> [DIRECTIONS FOR THIS TASK]: Rewrite the entries from the line containing "Trace every road" down to the line containing "road 2 (unclassified): [(268,135),(0,193)]", both included, with "footpaths" changed to "walkways" and nothing else altered.

> [RECORDED DATA]:
[Start]
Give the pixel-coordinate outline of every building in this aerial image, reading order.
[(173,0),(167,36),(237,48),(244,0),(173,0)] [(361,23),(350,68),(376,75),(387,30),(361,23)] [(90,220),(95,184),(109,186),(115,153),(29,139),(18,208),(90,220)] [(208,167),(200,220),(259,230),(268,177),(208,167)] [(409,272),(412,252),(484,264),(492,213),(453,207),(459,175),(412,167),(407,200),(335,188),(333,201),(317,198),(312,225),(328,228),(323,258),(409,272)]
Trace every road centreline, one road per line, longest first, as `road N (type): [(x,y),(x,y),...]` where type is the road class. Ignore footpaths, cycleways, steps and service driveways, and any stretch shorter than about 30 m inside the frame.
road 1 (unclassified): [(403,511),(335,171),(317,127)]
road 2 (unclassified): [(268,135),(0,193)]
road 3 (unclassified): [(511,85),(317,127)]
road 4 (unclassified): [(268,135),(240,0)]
[End]
[Start]
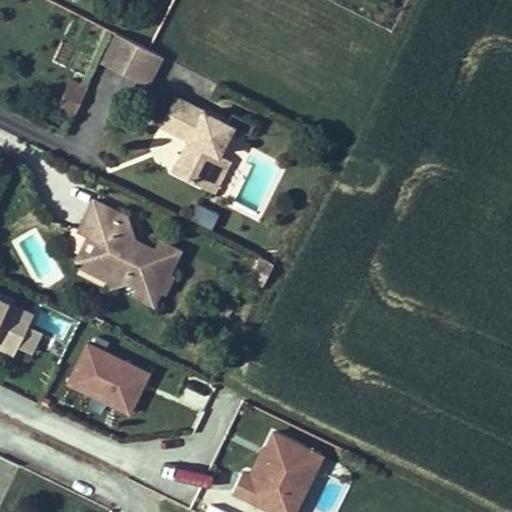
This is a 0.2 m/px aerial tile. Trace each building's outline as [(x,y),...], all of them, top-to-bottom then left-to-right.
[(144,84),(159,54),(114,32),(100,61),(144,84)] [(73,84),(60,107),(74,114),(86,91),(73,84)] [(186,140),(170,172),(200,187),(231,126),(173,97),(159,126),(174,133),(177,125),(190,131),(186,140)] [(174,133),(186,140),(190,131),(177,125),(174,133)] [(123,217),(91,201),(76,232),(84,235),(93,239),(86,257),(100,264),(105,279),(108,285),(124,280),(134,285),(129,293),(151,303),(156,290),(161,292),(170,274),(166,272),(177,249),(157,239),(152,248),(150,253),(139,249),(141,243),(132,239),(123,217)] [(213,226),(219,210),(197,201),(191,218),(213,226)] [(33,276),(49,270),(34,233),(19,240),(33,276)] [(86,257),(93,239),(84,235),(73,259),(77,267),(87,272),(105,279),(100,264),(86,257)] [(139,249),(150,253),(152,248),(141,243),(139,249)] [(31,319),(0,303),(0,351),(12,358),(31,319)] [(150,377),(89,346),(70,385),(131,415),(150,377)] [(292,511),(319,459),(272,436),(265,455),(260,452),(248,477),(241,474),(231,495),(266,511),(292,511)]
[End]
[Start]
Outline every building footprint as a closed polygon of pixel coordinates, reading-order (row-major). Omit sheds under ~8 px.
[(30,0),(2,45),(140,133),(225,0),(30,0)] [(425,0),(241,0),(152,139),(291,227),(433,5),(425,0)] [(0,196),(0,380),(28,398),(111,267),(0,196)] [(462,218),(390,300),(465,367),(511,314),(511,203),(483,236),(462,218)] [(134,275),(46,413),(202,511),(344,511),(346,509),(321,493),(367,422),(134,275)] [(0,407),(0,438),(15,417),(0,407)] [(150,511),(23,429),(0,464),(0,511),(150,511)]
[End]
> [FINISHED TASK]:
Trace every road centreline, one road per line, longest first, as `road N (type): [(x,y),(x,y),...]` where type is the road class. Ignore walkways, cycleways, steps and service driveways, and any stretch shorter than about 30 m inside the frame.
road 1 (unclassified): [(403,511),(335,171),(317,127)]
road 2 (unclassified): [(268,135),(0,193)]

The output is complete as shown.